◆ OBJECTIVE: Select each line in the rows below that contains the string "clef" and copy it out.

◆ STORED DATA:
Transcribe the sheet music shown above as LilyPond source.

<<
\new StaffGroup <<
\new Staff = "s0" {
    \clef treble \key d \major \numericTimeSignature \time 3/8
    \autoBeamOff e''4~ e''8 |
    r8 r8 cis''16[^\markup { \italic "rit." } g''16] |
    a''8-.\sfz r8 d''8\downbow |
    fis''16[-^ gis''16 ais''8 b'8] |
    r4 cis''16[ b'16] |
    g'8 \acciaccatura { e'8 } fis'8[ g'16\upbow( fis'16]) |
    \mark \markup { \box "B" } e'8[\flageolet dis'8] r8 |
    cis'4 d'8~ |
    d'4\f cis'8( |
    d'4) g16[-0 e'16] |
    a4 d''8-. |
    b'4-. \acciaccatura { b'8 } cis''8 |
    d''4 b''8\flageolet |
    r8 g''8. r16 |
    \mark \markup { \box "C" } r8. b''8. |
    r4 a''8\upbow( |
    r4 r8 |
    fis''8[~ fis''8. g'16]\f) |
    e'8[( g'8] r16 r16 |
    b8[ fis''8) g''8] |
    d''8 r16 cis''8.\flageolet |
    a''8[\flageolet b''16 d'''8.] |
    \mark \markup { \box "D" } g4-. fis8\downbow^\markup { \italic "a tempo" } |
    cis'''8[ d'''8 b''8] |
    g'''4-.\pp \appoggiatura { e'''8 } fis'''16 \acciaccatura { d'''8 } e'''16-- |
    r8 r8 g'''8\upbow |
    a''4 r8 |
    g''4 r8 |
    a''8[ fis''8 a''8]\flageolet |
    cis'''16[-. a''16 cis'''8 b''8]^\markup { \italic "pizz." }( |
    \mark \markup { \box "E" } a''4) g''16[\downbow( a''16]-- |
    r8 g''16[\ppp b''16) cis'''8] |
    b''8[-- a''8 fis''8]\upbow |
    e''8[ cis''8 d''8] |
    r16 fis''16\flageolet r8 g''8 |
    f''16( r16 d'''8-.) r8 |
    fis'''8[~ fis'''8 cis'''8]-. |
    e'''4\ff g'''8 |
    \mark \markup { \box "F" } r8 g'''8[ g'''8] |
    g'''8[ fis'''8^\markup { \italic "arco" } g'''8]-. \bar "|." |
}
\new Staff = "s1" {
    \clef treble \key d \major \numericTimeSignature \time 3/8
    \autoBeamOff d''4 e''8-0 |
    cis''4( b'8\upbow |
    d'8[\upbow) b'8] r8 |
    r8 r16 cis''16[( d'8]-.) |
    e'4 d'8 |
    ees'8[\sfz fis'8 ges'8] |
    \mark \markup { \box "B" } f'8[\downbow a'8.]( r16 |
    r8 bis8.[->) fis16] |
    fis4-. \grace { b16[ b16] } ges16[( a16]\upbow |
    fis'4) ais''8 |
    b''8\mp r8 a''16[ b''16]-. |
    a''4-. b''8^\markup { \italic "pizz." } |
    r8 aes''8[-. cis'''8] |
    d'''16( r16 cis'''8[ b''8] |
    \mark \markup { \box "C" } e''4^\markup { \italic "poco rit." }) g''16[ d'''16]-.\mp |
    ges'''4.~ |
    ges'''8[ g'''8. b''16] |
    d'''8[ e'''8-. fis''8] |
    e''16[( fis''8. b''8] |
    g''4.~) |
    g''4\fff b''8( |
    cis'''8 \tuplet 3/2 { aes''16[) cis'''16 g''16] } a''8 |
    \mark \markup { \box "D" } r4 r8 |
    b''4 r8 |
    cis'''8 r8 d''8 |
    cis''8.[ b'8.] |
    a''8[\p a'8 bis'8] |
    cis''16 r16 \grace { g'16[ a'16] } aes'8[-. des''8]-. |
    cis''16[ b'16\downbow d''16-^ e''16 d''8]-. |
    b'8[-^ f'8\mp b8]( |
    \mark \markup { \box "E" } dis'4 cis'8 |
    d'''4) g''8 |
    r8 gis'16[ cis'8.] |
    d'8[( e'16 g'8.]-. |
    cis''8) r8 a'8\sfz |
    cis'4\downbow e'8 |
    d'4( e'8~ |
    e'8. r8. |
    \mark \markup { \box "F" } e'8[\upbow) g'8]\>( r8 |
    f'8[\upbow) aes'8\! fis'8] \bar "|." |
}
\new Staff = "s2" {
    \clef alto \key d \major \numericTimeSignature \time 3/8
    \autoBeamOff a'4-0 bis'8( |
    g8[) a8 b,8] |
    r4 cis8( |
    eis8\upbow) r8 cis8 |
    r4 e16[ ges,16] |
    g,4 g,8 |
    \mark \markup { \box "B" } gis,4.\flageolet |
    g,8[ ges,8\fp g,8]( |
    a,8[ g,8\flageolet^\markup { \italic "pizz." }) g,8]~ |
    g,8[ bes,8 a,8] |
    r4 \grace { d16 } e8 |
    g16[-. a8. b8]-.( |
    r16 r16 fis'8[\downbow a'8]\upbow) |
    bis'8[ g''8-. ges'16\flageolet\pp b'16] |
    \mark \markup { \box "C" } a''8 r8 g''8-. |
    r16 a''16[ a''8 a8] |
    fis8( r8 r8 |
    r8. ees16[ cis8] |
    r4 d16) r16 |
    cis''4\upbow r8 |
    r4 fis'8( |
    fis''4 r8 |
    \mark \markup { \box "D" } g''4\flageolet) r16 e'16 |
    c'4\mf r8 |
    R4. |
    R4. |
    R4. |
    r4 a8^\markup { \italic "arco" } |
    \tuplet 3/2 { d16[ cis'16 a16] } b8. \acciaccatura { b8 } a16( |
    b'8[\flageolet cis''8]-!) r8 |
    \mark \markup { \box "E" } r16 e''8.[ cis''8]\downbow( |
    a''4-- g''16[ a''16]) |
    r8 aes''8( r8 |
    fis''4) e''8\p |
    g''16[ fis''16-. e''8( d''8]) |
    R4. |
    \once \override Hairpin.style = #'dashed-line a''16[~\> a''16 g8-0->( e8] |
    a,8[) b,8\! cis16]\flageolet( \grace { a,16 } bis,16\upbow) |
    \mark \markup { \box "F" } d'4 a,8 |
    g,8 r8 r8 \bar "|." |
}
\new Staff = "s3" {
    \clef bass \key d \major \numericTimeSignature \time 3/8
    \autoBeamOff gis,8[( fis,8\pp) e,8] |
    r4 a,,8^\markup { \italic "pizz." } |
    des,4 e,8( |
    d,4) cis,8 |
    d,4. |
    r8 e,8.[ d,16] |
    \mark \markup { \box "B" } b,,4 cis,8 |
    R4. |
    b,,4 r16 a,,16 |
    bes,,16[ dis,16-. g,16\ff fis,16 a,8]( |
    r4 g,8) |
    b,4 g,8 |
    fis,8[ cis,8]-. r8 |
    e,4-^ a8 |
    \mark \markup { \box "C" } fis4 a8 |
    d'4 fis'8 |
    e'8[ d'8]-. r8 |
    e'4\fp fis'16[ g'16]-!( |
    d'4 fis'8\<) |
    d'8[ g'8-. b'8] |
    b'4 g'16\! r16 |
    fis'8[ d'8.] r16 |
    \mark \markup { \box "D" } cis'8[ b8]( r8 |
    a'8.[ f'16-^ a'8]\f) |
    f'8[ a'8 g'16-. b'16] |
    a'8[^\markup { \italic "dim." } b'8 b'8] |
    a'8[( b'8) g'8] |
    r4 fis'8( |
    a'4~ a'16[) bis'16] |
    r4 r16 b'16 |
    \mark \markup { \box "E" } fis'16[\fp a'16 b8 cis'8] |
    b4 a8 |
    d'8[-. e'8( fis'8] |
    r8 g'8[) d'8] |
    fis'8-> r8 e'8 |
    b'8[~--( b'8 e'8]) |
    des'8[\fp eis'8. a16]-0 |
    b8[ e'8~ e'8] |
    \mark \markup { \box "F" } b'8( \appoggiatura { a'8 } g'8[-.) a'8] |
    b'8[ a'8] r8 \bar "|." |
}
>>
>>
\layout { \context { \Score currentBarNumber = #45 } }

◆ WRITTEN ANSWER:
    \clef treble \key d \major \numericTimeSignature \time 3/8
    \clef treble \key d \major \numericTimeSignature \time 3/8
    \clef alto \key d \major \numericTimeSignature \time 3/8
    \clef bass \key d \major \numericTimeSignature \time 3/8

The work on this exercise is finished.